# EXERCISE OBJECTIVE
Every line from the one holding "R5: none -> 10 (VDD, VLOAD)" through the final line of the entries is to be reproduced exactly, and no other line.

# Detected change data
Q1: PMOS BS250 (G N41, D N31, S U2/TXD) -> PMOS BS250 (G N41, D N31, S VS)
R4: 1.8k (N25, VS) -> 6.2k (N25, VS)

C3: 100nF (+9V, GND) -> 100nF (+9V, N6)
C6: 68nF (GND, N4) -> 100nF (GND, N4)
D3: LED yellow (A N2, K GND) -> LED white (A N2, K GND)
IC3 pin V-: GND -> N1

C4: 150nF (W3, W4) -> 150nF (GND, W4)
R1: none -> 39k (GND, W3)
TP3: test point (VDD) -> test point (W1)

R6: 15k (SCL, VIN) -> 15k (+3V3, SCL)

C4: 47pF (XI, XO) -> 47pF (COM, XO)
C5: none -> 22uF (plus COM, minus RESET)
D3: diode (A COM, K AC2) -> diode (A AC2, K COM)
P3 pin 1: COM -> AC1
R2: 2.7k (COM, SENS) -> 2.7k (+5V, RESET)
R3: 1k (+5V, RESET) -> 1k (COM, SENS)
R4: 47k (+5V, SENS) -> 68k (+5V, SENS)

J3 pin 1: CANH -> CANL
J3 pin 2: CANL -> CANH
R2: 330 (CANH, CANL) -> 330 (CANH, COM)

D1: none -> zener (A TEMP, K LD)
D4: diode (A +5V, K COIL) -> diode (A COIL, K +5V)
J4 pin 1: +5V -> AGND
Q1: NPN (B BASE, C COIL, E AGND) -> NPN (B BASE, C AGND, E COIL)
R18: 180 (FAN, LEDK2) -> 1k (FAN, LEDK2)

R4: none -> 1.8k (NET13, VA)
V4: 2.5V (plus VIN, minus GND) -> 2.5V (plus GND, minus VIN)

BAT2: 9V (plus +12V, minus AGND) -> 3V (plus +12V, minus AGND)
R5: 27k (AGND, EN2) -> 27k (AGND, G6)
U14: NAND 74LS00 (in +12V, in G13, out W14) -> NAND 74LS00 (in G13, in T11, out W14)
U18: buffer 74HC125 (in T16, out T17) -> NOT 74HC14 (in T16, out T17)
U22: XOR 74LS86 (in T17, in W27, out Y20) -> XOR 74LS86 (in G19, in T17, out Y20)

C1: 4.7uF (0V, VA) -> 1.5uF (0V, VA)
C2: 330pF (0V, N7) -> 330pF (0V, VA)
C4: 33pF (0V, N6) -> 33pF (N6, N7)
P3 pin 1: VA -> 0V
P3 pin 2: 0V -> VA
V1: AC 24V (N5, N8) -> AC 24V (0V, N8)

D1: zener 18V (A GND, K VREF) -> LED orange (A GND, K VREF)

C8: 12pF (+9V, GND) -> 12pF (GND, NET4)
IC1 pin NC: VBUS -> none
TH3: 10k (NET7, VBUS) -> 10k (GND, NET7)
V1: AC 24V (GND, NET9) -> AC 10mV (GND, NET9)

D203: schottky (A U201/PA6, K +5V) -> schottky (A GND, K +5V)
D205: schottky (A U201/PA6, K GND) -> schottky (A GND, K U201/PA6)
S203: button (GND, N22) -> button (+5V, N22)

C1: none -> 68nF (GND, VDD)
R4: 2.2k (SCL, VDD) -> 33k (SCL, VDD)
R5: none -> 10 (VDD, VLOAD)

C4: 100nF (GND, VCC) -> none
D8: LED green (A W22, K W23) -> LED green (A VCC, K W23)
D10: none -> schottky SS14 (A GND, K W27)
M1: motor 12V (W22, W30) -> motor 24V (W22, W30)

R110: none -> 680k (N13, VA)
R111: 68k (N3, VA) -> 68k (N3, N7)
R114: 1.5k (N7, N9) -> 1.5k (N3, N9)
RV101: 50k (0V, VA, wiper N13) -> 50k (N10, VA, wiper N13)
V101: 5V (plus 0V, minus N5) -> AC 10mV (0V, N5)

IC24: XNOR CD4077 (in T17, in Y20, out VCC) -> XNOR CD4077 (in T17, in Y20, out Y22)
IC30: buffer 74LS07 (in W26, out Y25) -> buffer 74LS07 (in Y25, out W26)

# EXERCISE RESPONSE
R5: none -> 10 (VDD, VLOAD)

C4: 100nF (GND, VCC) -> none
D8: LED green (A W22, K W23) -> LED green (A VCC, K W23)
D10: none -> schottky SS14 (A GND, K W27)
M1: motor 12V (W22, W30) -> motor 24V (W22, W30)

R110: none -> 680k (N13, VA)
R111: 68k (N3, VA) -> 68k (N3, N7)
R114: 1.5k (N7, N9) -> 1.5k (N3, N9)
RV101: 50k (0V, VA, wiper N13) -> 50k (N10, VA, wiper N13)
V101: 5V (plus 0V, minus N5) -> AC 10mV (0V, N5)

IC24: XNOR CD4077 (in T17, in Y20, out VCC) -> XNOR CD4077 (in T17, in Y20, out Y22)
IC30: buffer 74LS07 (in W26, out Y25) -> buffer 74LS07 (in Y25, out W26)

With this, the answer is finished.